# TASK REQUIREMENTS:
Look through the records below for the line with "TP1: none -> test point (N003)" and the line with "C10: none -> 4.7nF (AGND, N_13)", then return those lines and all lines between, exactly.

# RECORDS SHOWN:
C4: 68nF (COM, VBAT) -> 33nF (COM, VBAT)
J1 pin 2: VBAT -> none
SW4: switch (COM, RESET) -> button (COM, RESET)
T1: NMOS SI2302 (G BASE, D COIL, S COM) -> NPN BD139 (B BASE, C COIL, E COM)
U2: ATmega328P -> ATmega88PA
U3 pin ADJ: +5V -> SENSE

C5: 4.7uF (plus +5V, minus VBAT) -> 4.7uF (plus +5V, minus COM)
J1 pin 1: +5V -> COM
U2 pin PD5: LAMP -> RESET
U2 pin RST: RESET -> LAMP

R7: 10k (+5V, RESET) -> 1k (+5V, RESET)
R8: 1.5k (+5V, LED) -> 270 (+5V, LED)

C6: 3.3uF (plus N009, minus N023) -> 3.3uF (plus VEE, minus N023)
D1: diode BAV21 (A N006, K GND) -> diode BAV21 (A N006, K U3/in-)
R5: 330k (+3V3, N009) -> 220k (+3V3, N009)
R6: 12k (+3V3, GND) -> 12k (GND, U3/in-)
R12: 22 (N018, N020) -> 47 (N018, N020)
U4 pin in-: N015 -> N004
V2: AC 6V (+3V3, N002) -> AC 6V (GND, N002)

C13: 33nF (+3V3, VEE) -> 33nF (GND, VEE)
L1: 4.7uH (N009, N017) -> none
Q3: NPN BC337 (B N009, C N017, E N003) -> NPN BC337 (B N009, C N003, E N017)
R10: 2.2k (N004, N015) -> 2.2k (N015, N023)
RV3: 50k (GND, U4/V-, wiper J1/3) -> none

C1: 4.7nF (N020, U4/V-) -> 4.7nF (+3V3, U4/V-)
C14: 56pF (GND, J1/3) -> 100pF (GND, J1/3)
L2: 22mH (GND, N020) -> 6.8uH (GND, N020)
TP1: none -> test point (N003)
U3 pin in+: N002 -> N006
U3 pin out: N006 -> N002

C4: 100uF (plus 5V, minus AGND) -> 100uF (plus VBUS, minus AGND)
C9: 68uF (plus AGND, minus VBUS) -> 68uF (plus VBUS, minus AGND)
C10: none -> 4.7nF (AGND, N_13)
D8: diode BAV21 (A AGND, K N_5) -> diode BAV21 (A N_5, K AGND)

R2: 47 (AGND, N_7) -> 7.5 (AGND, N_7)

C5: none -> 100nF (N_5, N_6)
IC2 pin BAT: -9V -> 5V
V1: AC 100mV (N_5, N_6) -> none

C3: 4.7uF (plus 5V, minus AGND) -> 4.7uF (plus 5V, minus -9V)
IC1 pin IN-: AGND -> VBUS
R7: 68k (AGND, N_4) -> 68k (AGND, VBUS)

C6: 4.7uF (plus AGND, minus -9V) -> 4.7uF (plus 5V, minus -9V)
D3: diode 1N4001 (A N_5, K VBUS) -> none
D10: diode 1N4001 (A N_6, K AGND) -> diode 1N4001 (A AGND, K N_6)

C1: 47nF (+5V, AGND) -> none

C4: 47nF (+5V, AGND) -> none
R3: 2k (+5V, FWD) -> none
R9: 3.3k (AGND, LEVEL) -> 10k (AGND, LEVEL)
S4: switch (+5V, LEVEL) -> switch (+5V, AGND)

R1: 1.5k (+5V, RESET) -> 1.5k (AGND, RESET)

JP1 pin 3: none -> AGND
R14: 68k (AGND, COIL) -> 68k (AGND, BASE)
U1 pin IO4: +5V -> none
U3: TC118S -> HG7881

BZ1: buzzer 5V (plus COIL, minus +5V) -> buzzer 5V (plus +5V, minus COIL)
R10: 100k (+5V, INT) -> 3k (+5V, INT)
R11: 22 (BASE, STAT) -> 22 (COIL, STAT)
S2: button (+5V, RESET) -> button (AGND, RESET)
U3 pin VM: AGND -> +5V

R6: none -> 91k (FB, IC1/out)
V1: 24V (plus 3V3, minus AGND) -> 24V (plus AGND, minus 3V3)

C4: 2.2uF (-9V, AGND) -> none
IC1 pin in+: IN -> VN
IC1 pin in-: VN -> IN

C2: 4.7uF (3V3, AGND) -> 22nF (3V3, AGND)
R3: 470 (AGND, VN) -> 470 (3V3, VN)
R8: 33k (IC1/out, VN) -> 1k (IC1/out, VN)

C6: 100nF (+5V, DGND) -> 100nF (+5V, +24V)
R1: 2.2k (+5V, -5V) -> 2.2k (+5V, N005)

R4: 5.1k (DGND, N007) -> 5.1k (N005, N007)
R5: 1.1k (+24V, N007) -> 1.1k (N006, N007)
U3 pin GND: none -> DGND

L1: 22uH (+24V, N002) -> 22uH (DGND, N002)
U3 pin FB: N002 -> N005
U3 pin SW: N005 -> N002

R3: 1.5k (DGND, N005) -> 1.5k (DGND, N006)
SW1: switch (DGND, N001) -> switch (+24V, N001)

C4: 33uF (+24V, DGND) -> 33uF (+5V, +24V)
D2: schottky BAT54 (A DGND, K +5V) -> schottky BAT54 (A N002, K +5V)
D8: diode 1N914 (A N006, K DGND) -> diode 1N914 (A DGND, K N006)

# SOLUTION FOR THIS PROBLEM:
TP1: none -> test point (N003)
U3 pin in+: N002 -> N006
U3 pin out: N006 -> N002

C4: 100uF (plus 5V, minus AGND) -> 100uF (plus VBUS, minus AGND)
C9: 68uF (plus AGND, minus VBUS) -> 68uF (plus VBUS, minus AGND)
C10: none -> 4.7nF (AGND, N_13)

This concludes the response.